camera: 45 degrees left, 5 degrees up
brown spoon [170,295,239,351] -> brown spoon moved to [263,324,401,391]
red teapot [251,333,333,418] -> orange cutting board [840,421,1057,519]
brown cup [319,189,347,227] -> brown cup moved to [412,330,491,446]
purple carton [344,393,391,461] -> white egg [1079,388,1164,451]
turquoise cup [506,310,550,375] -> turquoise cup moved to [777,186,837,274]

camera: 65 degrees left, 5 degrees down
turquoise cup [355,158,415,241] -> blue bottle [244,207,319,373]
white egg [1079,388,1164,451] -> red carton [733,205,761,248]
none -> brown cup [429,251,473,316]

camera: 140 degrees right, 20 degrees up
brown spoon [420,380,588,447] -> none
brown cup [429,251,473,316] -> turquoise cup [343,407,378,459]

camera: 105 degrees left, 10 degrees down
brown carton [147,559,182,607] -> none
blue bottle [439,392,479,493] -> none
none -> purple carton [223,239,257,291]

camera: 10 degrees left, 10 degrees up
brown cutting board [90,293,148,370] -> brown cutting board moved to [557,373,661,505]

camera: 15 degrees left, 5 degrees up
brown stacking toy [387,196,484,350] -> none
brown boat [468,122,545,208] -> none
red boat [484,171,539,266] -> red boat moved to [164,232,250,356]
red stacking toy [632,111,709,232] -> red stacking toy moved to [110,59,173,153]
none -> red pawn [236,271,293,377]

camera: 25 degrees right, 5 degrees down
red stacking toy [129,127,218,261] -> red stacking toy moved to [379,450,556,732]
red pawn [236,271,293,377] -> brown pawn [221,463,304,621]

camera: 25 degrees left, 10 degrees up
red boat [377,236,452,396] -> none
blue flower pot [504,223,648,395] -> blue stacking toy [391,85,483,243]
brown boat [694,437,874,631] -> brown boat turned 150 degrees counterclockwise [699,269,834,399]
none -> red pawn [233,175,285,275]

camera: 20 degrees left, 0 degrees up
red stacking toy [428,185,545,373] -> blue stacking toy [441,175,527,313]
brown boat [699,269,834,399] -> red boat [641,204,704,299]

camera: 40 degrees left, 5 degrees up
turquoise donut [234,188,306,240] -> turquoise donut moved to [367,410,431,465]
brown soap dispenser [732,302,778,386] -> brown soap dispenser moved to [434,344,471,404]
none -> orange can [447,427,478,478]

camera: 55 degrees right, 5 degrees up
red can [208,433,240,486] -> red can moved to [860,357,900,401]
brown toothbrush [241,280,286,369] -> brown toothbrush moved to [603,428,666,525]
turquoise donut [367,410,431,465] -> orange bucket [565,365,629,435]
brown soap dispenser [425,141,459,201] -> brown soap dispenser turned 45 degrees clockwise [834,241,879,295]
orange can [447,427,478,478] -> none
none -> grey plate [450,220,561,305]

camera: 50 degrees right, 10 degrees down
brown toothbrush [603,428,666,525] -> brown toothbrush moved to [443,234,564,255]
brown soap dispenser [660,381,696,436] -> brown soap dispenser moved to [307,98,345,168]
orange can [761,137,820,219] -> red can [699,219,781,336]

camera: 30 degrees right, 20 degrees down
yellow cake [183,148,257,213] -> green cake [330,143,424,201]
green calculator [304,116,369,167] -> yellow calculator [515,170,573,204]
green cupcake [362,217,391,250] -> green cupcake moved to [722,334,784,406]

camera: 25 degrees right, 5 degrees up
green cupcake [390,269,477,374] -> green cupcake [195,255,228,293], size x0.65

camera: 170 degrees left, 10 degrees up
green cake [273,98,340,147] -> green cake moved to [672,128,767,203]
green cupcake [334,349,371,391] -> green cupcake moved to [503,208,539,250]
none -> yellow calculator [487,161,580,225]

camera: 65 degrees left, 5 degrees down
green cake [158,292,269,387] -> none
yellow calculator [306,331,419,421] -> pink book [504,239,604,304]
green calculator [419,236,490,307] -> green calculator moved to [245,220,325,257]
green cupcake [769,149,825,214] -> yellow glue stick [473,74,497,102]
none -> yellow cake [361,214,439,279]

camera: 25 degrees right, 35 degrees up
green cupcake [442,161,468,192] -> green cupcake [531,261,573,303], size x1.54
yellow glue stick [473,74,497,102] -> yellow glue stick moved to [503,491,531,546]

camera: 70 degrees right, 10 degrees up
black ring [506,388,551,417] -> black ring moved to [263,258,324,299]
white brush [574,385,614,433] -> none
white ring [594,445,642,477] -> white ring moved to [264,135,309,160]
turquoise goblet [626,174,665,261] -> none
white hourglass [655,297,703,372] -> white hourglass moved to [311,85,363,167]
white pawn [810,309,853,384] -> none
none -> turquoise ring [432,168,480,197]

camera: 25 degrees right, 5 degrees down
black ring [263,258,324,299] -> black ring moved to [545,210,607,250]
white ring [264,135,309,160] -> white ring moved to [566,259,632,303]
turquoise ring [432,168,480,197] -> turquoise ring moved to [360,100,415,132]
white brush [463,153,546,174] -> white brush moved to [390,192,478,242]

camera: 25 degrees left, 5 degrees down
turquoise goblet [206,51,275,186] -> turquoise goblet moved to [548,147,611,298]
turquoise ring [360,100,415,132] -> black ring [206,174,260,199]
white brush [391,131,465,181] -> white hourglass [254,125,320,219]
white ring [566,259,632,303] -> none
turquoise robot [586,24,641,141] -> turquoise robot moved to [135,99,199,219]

Instructions to follow: Starting at the line that contains "green cupcake [442,161,468,192]", return every line through the last one above, exactly as written.

Response to this exercise:
green cupcake [442,161,468,192] -> green cupcake [531,261,573,303], size x1.54
yellow glue stick [473,74,497,102] -> yellow glue stick moved to [503,491,531,546]

camera: 70 degrees right, 10 degrees up
black ring [506,388,551,417] -> black ring moved to [263,258,324,299]
white brush [574,385,614,433] -> none
white ring [594,445,642,477] -> white ring moved to [264,135,309,160]
turquoise goblet [626,174,665,261] -> none
white hourglass [655,297,703,372] -> white hourglass moved to [311,85,363,167]
white pawn [810,309,853,384] -> none
none -> turquoise ring [432,168,480,197]

camera: 25 degrees right, 5 degrees down
black ring [263,258,324,299] -> black ring moved to [545,210,607,250]
white ring [264,135,309,160] -> white ring moved to [566,259,632,303]
turquoise ring [432,168,480,197] -> turquoise ring moved to [360,100,415,132]
white brush [463,153,546,174] -> white brush moved to [390,192,478,242]

camera: 25 degrees left, 5 degrees down
turquoise goblet [206,51,275,186] -> turquoise goblet moved to [548,147,611,298]
turquoise ring [360,100,415,132] -> black ring [206,174,260,199]
white brush [391,131,465,181] -> white hourglass [254,125,320,219]
white ring [566,259,632,303] -> none
turquoise robot [586,24,641,141] -> turquoise robot moved to [135,99,199,219]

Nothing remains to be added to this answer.